- Opening Delimiter -

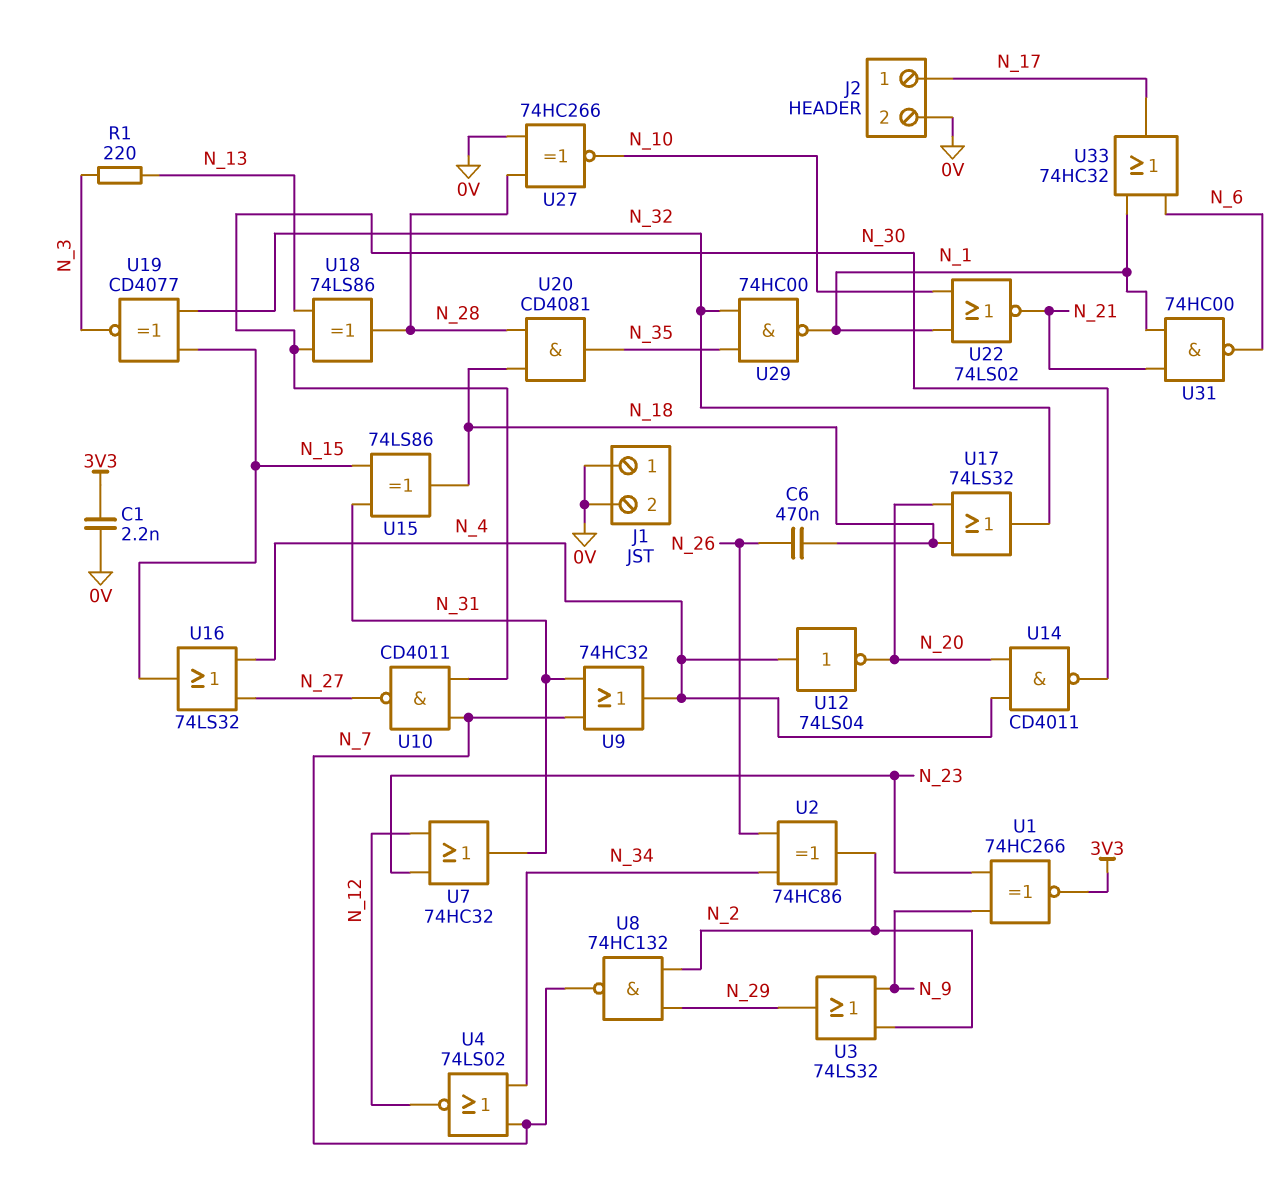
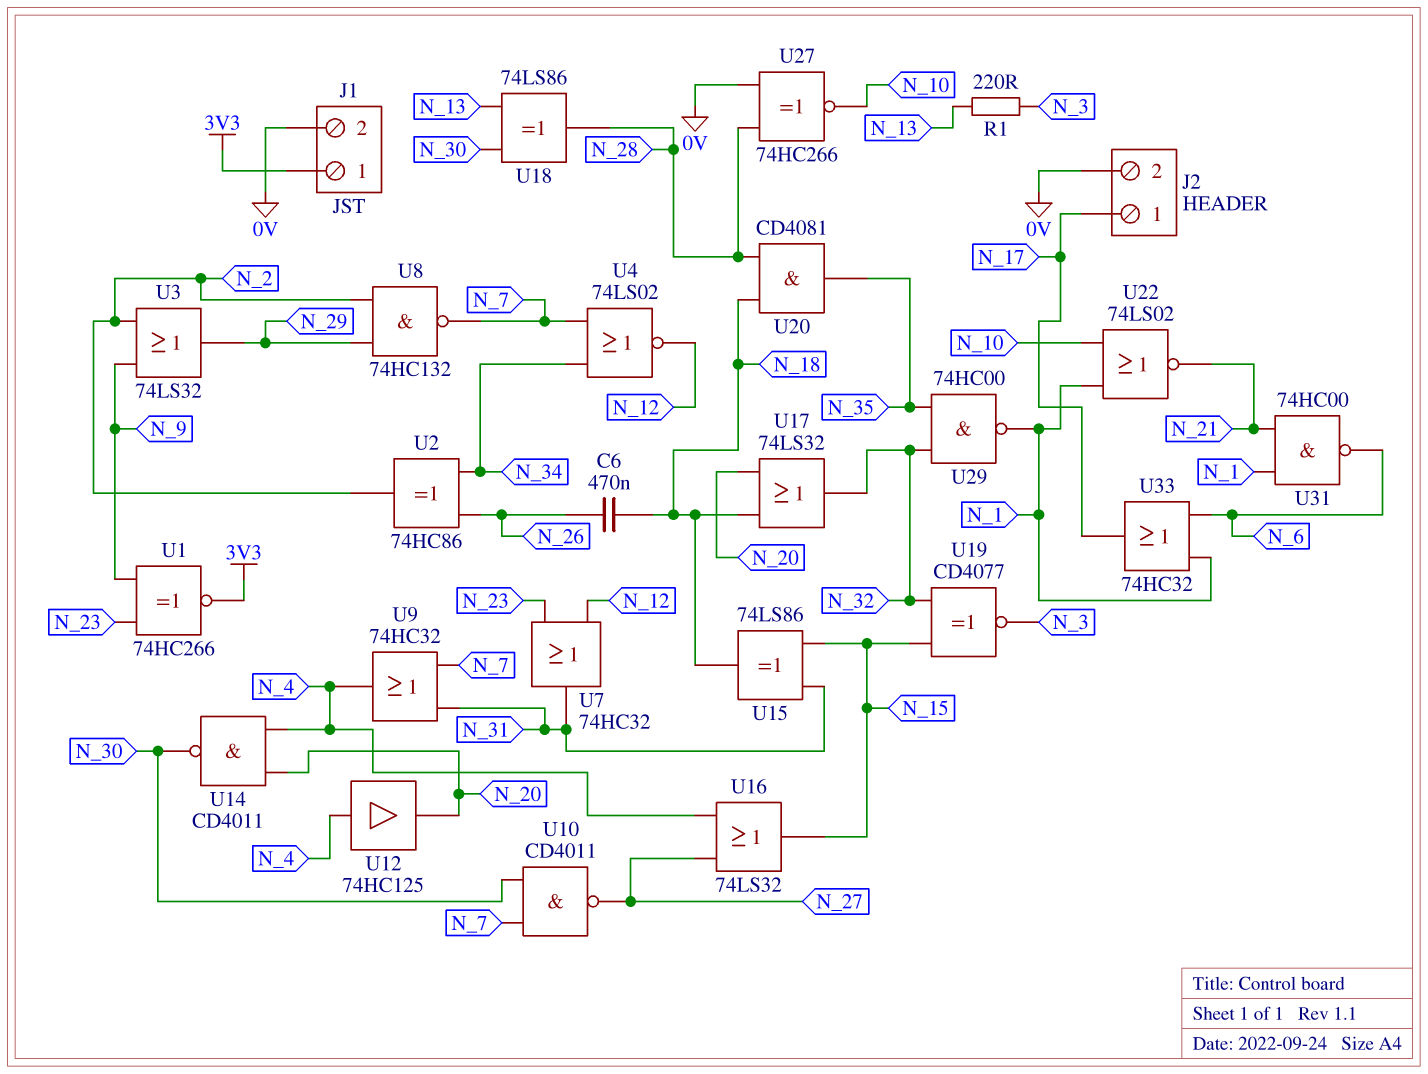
C1: 2.2nF (0V, 3V3) -> none
J1 pin 1: 0V -> 3V3
U12: NOT 74LS04 (in N_4, out N_20) -> buffer 74HC125 (in N_4, out N_20)

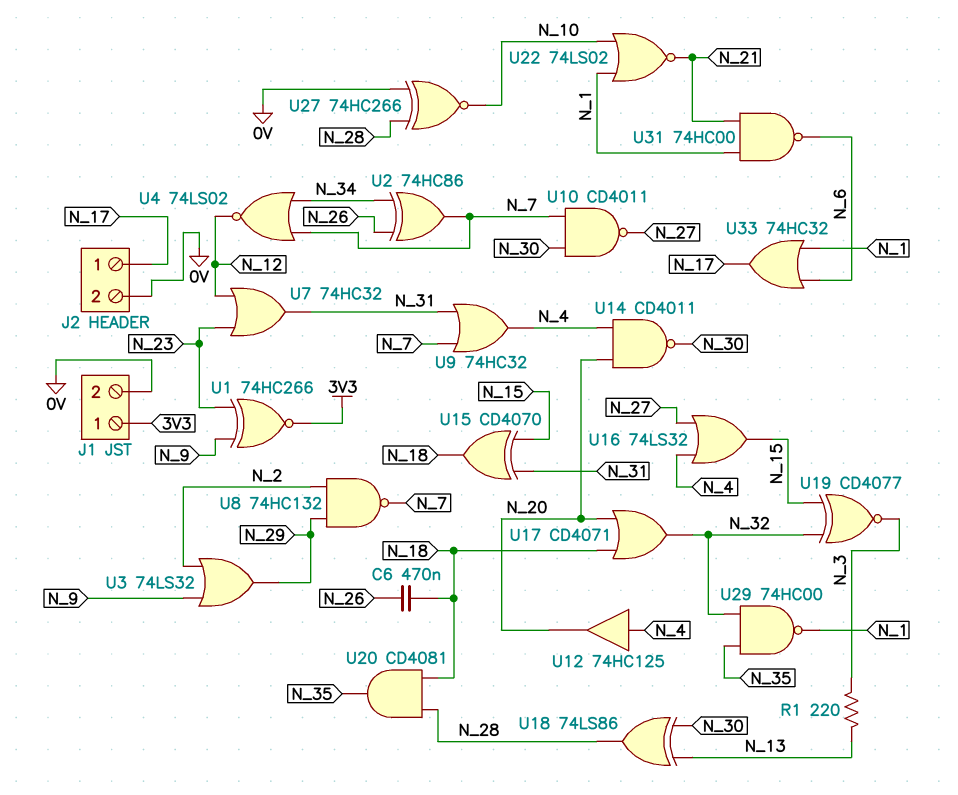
U2: XOR 74HC86 (in N_26, in N_34, out N_2) -> XOR 74HC86 (in N_26, in N_34, out N_7)
U15: XOR 74LS86 (in N_15, in N_31, out N_18) -> XOR CD4070 (in N_15, in N_31, out N_18)
U17: OR 74LS32 (in N_18, in N_20, out N_32) -> OR CD4071 (in N_18, in N_20, out N_32)

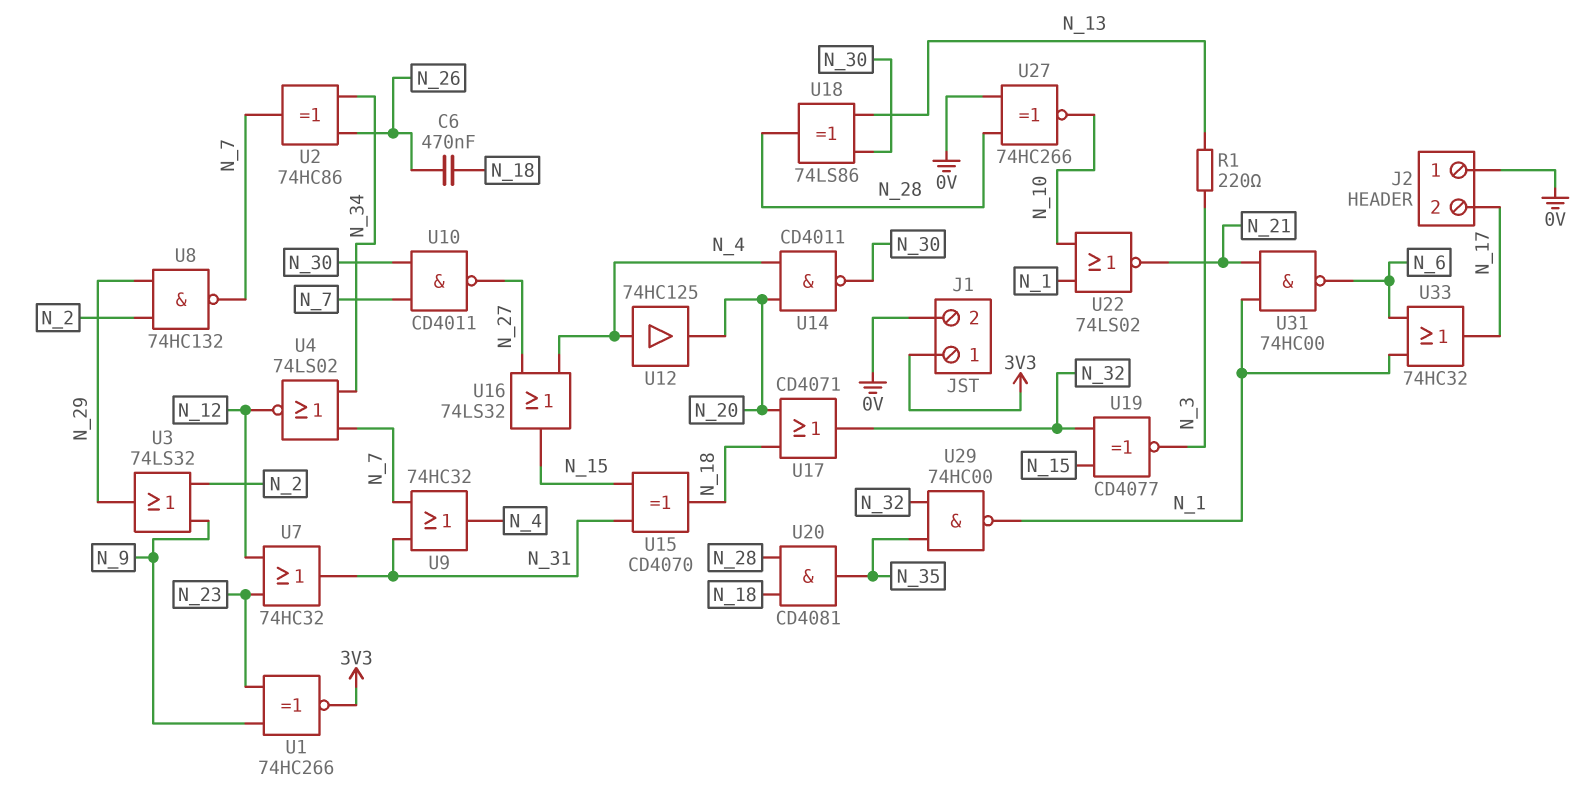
J2 pin 1: N_17 -> 0V
J2 pin 2: 0V -> N_17

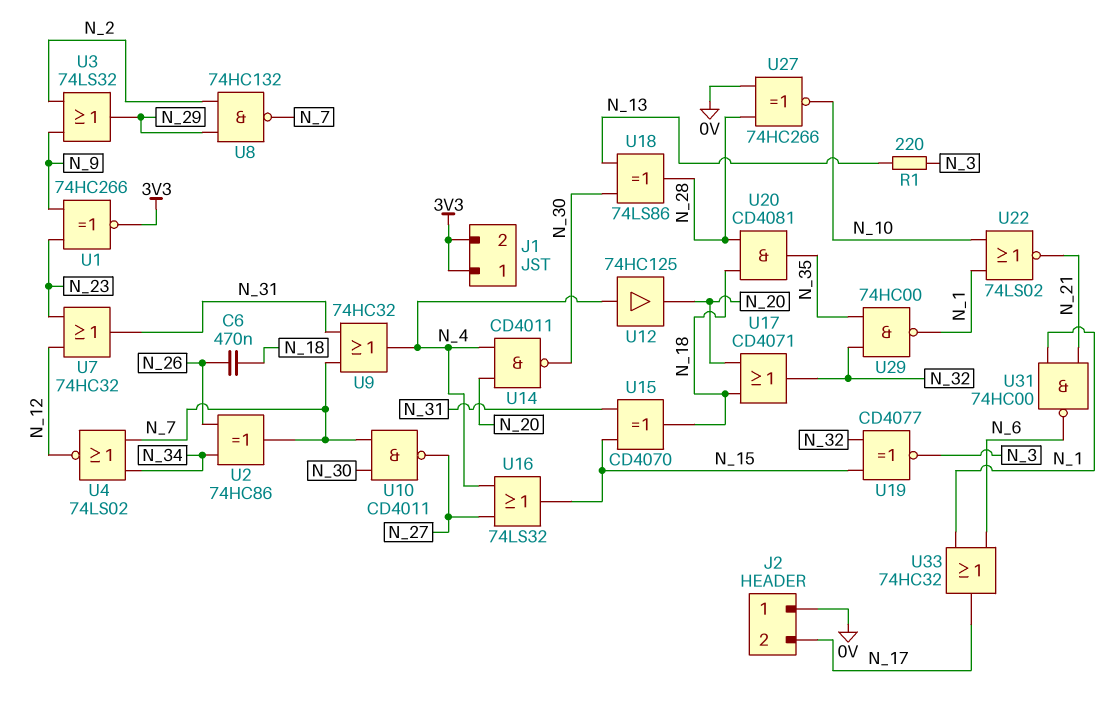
J1 pin 2: 0V -> 3V3

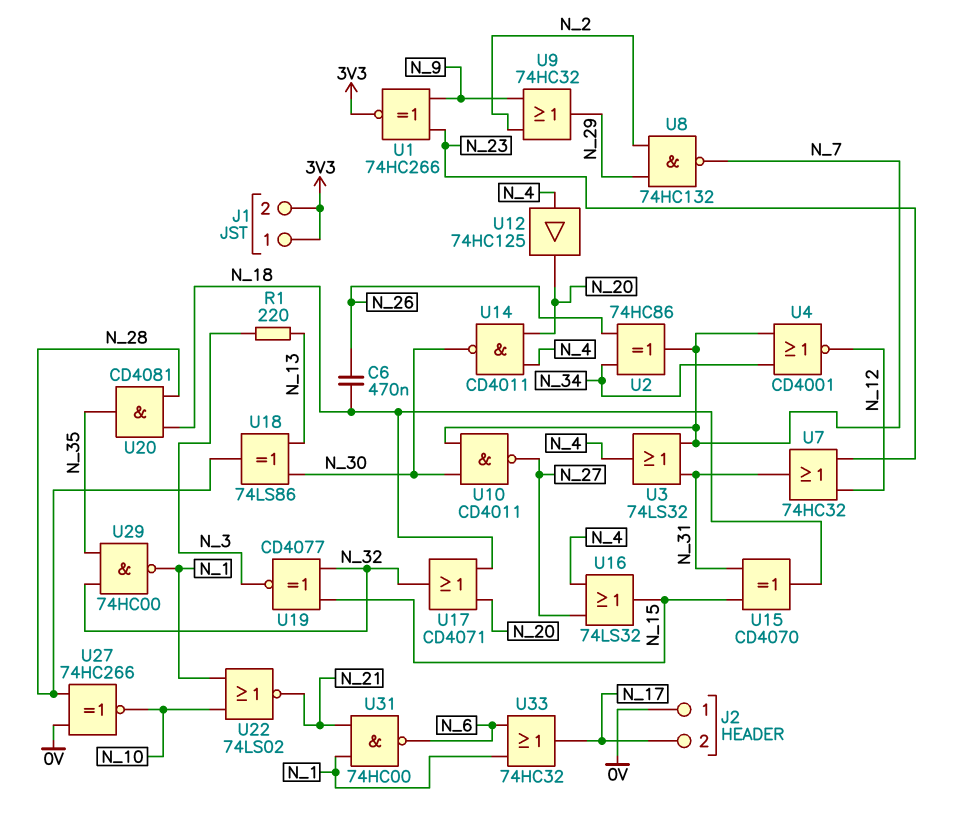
U3: OR 74LS32 (in N_2, in N_9, out N_29) -> OR 74LS32 (in N_7, in N_31, out N_4)
U4: NOR 74LS02 (in N_7, in N_34, out N_12) -> NOR CD4001 (in N_7, in N_34, out N_12)
U9: OR 74HC32 (in N_7, in N_31, out N_4) -> OR 74HC32 (in N_2, in N_9, out N_29)

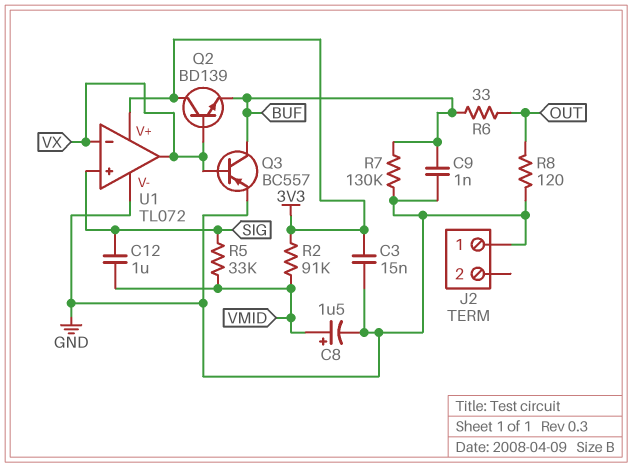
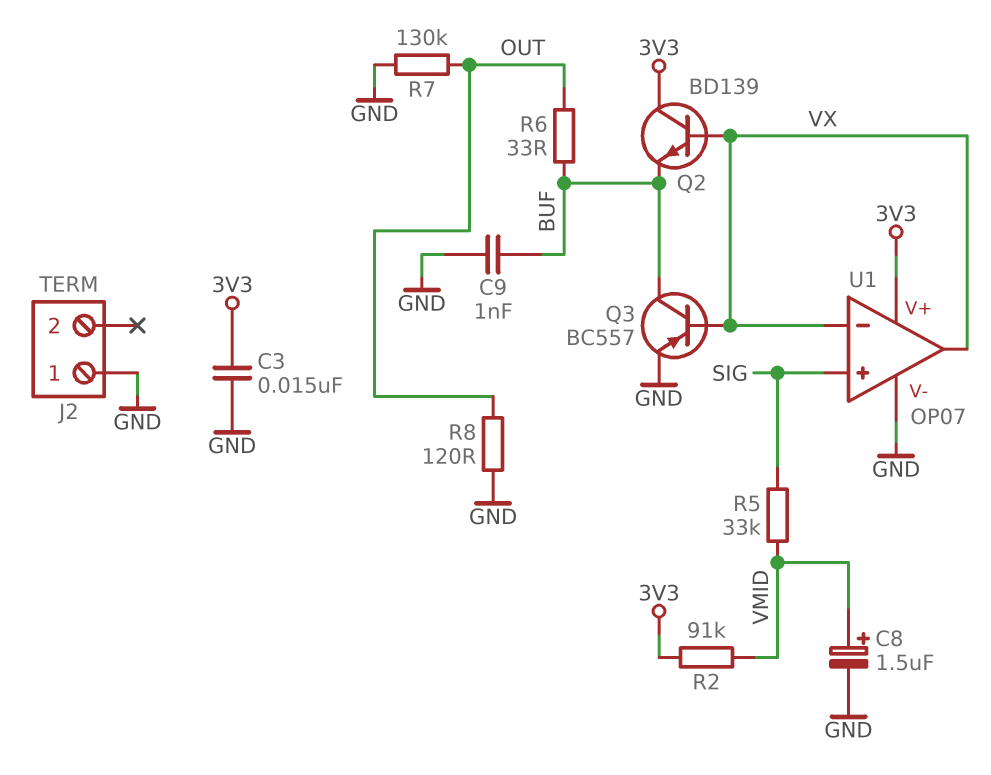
C12: 1uF (SIG, VMID) -> none
R7: 130k (BUF, GND) -> 130k (GND, OUT)
U1: TL072 -> OP07

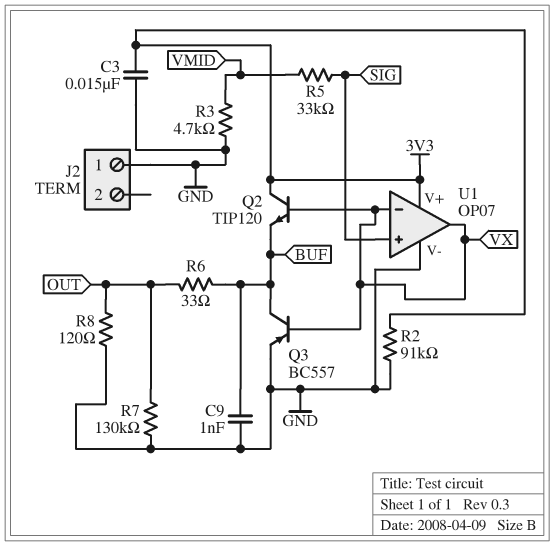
C8: 1.5uF (plus VMID, minus GND) -> none
Q2: NPN BD139 (B VX, C 3V3, E BUF) -> NPN TIP120 (B VX, C 3V3, E BUF)
R2: 91k (3V3, VMID) -> 91k (3V3, GND)
R3: none -> 4.7k (GND, VMID)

- Closing Delimiter -

## Try it:
Lines with "VMID": return each one from the data above.

## Finished exercise:
C12: 1uF (SIG, VMID) -> none
C8: 1.5uF (plus VMID, minus GND) -> none
R2: 91k (3V3, VMID) -> 91k (3V3, GND)
R3: none -> 4.7k (GND, VMID)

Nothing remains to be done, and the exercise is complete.